====== DATASET RECORDS

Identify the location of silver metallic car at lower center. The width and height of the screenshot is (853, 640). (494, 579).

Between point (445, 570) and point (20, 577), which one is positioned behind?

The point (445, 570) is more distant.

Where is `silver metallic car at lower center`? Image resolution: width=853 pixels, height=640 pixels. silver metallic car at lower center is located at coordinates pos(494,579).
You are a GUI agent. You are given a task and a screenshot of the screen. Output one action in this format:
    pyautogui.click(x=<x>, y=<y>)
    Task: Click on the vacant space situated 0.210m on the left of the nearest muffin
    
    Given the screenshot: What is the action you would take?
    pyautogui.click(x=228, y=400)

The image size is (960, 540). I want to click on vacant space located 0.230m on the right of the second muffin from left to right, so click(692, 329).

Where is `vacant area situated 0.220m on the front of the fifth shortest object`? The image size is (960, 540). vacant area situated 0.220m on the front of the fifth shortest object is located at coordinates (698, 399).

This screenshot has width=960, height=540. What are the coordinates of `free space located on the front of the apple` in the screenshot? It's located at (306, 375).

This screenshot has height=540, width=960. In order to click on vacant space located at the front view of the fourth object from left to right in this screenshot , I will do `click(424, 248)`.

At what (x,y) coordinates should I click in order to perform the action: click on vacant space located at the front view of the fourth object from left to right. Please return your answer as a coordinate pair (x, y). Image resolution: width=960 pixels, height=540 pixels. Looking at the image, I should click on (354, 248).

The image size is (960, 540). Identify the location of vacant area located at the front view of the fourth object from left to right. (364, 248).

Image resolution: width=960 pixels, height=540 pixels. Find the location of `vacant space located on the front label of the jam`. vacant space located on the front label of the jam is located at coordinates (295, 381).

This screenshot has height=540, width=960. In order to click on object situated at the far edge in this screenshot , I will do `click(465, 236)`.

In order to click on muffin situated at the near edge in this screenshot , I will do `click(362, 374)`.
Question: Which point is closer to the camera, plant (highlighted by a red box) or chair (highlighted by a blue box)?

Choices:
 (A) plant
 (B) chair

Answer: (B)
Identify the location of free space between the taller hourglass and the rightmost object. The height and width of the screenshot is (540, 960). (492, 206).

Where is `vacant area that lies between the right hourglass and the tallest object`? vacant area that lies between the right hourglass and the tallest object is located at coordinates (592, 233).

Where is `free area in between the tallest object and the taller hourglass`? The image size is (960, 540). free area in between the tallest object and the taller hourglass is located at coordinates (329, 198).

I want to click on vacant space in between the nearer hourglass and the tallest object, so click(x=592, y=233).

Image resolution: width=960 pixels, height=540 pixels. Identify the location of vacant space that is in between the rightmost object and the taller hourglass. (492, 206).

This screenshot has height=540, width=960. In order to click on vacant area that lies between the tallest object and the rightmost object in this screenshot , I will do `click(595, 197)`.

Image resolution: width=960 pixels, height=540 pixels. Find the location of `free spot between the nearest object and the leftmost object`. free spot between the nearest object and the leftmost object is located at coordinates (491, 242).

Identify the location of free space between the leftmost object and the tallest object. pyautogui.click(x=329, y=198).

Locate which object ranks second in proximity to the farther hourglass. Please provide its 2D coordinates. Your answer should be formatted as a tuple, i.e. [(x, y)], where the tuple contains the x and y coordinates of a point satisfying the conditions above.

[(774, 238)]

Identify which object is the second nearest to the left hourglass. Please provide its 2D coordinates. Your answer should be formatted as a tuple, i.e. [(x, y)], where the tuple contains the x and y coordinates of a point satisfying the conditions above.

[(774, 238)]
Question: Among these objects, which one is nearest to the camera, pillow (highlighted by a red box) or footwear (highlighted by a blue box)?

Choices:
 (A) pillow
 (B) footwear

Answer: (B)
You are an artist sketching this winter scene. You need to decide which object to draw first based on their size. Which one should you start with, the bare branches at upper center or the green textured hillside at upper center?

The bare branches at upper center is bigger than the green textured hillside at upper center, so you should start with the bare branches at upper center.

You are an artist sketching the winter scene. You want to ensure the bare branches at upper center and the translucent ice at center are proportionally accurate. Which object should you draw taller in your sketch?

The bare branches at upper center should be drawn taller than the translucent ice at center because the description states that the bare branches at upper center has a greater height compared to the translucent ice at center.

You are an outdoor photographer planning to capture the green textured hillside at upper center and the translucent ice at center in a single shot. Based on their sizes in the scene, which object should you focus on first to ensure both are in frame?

============

Copy all of the data above word for word, keeping every line in its original order.

__YOUR SOLUTION__:
Identify the location of silver metallic car at lower center. The width and height of the screenshot is (853, 640). (494, 579).

Between point (445, 570) and point (20, 577), which one is positioned behind?

The point (445, 570) is more distant.

Where is `silver metallic car at lower center`? Image resolution: width=853 pixels, height=640 pixels. silver metallic car at lower center is located at coordinates pos(494,579).
You are a GUI agent. You are given a task and a screenshot of the screen. Output one action in this format:
    pyautogui.click(x=<x>, y=<y>)
    Task: Click on the vacant space situated 0.210m on the left of the nearest muffin
    
    Given the screenshot: What is the action you would take?
    pyautogui.click(x=228, y=400)

The image size is (960, 540). I want to click on vacant space located 0.230m on the right of the second muffin from left to right, so click(692, 329).

Where is `vacant area situated 0.220m on the front of the fifth shortest object`? The image size is (960, 540). vacant area situated 0.220m on the front of the fifth shortest object is located at coordinates (698, 399).

This screenshot has width=960, height=540. What are the coordinates of `free space located on the front of the apple` in the screenshot? It's located at (306, 375).

This screenshot has height=540, width=960. In order to click on vacant space located at the front view of the fourth object from left to right in this screenshot , I will do `click(424, 248)`.

At what (x,y) coordinates should I click in order to perform the action: click on vacant space located at the front view of the fourth object from left to right. Please return your answer as a coordinate pair (x, y). Image resolution: width=960 pixels, height=540 pixels. Looking at the image, I should click on (354, 248).

The image size is (960, 540). Identify the location of vacant area located at the front view of the fourth object from left to right. (364, 248).

Image resolution: width=960 pixels, height=540 pixels. Find the location of `vacant space located on the front label of the jam`. vacant space located on the front label of the jam is located at coordinates (295, 381).

This screenshot has height=540, width=960. In order to click on object situated at the far edge in this screenshot , I will do `click(465, 236)`.

In order to click on muffin situated at the near edge in this screenshot , I will do `click(362, 374)`.
Question: Which point is closer to the camera, plant (highlighted by a red box) or chair (highlighted by a blue box)?

Choices:
 (A) plant
 (B) chair

Answer: (B)
Identify the location of free space between the taller hourglass and the rightmost object. The height and width of the screenshot is (540, 960). (492, 206).

Where is `vacant area that lies between the right hourglass and the tallest object`? vacant area that lies between the right hourglass and the tallest object is located at coordinates (592, 233).

Where is `free area in between the tallest object and the taller hourglass`? The image size is (960, 540). free area in between the tallest object and the taller hourglass is located at coordinates (329, 198).

I want to click on vacant space in between the nearer hourglass and the tallest object, so click(x=592, y=233).

Image resolution: width=960 pixels, height=540 pixels. Identify the location of vacant space that is in between the rightmost object and the taller hourglass. (492, 206).

This screenshot has height=540, width=960. In order to click on vacant area that lies between the tallest object and the rightmost object in this screenshot , I will do `click(595, 197)`.

Image resolution: width=960 pixels, height=540 pixels. Find the location of `free spot between the nearest object and the leftmost object`. free spot between the nearest object and the leftmost object is located at coordinates (491, 242).

Identify the location of free space between the leftmost object and the tallest object. pyautogui.click(x=329, y=198).

Locate which object ranks second in proximity to the farther hourglass. Please provide its 2D coordinates. Your answer should be formatted as a tuple, i.e. [(x, y)], where the tuple contains the x and y coordinates of a point satisfying the conditions above.

[(774, 238)]

Identify which object is the second nearest to the left hourglass. Please provide its 2D coordinates. Your answer should be formatted as a tuple, i.e. [(x, y)], where the tuple contains the x and y coordinates of a point satisfying the conditions above.

[(774, 238)]
Question: Among these objects, which one is nearest to the camera, pillow (highlighted by a red box) or footwear (highlighted by a blue box)?

Choices:
 (A) pillow
 (B) footwear

Answer: (B)
You are an artist sketching this winter scene. You need to decide which object to draw first based on their size. Which one should you start with, the bare branches at upper center or the green textured hillside at upper center?

The bare branches at upper center is bigger than the green textured hillside at upper center, so you should start with the bare branches at upper center.

You are an artist sketching the winter scene. You want to ensure the bare branches at upper center and the translucent ice at center are proportionally accurate. Which object should you draw taller in your sketch?

The bare branches at upper center should be drawn taller than the translucent ice at center because the description states that the bare branches at upper center has a greater height compared to the translucent ice at center.

You are an outdoor photographer planning to capture the green textured hillside at upper center and the translucent ice at center in a single shot. Based on their sizes in the scene, which object should you focus on first to ensure both are in frame?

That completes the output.